What you will do:
In the listing that follows, the lines starting at the one containing "type=shifted; before=JET-BLACK TOP" and ending at the one containing "type=new; after=LEAF-GREEN BRUSH;" are to be returned exactly, both boundary lines included, and no others.

Records for processing:
=-=-=
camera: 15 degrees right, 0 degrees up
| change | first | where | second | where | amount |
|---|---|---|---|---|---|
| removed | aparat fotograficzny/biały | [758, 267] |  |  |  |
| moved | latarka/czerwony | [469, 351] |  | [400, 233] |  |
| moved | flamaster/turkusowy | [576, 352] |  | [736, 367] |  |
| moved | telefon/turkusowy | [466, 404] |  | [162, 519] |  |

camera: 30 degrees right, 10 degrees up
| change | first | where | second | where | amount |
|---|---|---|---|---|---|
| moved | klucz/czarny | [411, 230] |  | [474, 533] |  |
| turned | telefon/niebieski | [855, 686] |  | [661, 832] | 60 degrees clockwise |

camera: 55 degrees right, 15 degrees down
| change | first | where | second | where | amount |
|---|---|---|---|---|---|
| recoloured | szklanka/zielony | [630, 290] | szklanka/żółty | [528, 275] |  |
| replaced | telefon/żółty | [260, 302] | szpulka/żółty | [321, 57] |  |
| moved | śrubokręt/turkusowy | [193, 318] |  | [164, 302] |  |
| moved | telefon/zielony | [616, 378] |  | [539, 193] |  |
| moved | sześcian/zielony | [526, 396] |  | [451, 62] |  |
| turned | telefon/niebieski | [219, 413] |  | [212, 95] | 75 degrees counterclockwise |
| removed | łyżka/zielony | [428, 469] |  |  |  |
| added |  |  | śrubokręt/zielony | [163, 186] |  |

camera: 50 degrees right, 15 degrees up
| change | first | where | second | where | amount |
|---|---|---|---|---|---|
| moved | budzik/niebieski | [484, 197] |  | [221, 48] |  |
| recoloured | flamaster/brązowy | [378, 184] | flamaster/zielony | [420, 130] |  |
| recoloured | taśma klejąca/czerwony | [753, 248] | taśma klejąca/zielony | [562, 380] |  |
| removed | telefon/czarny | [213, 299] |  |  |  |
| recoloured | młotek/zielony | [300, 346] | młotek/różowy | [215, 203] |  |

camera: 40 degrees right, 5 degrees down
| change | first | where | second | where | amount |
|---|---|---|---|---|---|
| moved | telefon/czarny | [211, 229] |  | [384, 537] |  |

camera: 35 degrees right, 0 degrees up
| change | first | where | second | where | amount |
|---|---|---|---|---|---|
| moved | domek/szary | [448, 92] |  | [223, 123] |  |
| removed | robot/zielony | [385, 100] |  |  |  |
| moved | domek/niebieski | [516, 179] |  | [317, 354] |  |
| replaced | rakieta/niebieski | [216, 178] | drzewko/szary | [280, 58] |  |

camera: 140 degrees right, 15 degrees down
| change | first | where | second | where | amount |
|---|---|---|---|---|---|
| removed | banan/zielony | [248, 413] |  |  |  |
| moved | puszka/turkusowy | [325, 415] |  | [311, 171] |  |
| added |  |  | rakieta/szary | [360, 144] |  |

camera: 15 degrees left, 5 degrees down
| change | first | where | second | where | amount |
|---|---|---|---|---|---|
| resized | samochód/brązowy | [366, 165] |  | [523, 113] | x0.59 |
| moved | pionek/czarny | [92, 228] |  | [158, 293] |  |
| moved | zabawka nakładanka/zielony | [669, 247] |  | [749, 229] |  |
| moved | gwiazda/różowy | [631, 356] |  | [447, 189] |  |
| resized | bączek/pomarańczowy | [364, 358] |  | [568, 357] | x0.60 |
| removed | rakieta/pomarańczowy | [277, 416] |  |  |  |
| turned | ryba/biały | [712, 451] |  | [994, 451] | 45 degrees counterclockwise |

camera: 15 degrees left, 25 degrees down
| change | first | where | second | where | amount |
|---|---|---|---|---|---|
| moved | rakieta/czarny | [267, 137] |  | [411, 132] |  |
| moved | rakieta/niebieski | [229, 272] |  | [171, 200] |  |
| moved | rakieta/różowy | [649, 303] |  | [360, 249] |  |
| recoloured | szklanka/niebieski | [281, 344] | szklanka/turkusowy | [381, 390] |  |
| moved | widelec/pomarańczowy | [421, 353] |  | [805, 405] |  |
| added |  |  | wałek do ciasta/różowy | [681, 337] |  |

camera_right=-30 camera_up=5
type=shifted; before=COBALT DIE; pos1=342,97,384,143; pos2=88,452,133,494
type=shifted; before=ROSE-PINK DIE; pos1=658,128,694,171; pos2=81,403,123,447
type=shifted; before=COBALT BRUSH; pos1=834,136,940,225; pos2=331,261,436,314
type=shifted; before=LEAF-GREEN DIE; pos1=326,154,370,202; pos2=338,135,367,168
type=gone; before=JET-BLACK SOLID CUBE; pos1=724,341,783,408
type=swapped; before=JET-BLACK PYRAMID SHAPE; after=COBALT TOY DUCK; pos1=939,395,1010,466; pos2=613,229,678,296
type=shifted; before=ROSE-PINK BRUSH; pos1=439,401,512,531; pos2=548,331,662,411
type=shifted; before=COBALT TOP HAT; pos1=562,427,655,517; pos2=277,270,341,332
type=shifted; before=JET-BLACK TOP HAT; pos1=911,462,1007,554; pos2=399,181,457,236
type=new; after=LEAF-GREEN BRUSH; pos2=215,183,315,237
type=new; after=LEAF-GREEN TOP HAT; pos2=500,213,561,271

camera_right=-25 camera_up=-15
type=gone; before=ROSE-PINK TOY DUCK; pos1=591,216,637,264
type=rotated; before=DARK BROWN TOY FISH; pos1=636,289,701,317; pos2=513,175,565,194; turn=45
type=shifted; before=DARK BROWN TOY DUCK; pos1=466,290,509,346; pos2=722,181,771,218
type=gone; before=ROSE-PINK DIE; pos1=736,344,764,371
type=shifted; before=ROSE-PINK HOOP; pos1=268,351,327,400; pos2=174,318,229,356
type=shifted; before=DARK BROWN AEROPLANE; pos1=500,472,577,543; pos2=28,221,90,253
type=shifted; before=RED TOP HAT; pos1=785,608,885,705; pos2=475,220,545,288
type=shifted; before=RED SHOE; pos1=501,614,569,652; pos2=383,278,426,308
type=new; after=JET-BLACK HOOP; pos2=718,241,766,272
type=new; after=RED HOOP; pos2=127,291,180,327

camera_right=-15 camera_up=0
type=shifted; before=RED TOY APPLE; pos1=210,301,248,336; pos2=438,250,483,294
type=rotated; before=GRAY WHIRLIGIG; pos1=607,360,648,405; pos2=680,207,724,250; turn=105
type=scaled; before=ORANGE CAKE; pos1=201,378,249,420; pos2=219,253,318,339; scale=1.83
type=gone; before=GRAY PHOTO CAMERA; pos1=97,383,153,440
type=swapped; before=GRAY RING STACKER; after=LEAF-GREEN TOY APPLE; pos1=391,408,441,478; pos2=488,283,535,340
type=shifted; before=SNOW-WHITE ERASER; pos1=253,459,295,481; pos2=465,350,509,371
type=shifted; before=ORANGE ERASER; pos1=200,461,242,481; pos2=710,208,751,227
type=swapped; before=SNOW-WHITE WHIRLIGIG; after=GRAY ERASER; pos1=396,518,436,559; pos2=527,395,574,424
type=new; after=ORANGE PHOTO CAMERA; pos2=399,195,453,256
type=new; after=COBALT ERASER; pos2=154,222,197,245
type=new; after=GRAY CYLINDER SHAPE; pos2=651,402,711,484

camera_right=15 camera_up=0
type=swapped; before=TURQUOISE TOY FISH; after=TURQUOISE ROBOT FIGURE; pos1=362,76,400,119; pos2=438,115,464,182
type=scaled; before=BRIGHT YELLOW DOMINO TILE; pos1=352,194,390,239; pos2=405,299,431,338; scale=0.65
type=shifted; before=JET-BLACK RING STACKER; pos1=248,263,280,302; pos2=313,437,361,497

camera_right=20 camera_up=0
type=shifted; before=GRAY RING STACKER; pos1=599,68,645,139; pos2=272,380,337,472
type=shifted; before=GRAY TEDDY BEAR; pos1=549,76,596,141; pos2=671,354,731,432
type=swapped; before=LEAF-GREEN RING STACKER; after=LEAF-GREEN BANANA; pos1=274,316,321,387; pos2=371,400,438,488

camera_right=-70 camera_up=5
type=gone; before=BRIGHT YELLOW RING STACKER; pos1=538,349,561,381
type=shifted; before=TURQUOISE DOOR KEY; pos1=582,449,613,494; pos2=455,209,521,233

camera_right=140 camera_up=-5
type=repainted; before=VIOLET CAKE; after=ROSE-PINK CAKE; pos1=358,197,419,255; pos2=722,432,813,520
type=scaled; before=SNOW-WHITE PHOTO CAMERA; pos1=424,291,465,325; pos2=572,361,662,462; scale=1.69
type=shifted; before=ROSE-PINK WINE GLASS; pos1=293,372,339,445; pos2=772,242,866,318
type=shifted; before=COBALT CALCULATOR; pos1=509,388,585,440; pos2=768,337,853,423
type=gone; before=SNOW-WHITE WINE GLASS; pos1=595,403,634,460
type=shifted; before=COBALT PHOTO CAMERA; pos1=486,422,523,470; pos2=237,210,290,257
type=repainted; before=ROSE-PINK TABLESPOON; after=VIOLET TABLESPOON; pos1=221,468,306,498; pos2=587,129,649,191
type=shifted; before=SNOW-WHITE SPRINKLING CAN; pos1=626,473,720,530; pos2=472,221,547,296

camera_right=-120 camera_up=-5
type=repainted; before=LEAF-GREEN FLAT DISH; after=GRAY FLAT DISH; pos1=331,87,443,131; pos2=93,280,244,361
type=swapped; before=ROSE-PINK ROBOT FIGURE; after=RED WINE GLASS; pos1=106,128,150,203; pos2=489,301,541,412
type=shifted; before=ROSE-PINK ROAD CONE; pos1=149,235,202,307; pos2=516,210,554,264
=-=-=
Answer section:
type=shifted; before=JET-BLACK TOP HAT; pos1=911,462,1007,554; pos2=399,181,457,236
type=new; after=LEAF-GREEN BRUSH; pos2=215,183,315,237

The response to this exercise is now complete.